• [THE TASK]:
Could you filter the records below and return each line that holds "rows"?

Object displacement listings
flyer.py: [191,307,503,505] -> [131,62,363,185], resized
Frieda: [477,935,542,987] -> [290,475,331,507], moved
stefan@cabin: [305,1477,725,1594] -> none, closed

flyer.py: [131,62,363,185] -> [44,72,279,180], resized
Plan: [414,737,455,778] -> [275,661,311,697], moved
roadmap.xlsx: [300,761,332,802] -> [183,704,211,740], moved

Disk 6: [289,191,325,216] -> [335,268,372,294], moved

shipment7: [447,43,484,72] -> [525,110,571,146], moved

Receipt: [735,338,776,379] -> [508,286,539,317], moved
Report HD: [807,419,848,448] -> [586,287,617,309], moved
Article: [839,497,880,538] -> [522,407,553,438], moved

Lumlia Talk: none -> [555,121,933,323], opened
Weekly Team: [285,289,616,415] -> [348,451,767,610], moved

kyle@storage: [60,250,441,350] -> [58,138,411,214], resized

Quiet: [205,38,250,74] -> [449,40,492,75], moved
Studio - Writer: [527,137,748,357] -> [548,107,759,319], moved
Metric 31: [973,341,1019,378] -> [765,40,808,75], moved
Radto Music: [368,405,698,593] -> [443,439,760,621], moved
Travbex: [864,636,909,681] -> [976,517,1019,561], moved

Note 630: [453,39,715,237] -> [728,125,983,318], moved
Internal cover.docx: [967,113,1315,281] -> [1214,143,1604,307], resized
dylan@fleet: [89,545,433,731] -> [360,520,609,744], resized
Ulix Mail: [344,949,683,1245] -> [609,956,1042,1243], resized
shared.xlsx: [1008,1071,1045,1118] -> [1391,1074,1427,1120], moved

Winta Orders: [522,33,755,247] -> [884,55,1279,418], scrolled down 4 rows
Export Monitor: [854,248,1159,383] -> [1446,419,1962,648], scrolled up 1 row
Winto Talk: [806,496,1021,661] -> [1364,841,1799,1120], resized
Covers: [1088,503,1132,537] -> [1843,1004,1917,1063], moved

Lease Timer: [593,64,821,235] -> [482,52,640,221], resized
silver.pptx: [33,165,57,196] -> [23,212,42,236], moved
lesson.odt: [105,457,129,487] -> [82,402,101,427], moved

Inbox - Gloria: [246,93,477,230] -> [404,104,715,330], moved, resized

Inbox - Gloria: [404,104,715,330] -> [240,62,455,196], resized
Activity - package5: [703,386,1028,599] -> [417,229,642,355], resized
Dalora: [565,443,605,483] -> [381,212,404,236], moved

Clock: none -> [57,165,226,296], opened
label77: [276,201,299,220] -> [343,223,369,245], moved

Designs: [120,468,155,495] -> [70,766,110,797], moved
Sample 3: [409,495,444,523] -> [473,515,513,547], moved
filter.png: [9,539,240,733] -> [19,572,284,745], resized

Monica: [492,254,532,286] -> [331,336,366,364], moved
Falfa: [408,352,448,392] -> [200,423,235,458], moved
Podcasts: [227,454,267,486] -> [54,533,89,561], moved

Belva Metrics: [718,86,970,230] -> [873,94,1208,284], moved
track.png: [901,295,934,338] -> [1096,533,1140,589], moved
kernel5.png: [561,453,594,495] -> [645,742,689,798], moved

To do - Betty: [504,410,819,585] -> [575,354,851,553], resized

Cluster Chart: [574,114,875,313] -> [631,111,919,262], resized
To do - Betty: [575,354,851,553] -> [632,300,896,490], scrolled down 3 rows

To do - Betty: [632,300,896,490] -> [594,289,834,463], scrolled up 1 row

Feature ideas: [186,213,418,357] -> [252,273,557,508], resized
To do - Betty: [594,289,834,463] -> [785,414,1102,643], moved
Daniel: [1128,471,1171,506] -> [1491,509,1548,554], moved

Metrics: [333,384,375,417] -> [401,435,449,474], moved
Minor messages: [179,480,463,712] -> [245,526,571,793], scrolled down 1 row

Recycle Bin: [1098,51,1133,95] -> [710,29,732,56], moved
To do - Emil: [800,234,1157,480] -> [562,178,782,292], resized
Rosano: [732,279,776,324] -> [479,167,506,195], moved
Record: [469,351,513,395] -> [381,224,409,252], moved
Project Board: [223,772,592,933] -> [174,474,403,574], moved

• [OUTPUT OF THE TASK]:
Winta Orders: [522,33,755,247] -> [884,55,1279,418], scrolled down 4 rows
To do - Betty: [575,354,851,553] -> [632,300,896,490], scrolled down 3 rows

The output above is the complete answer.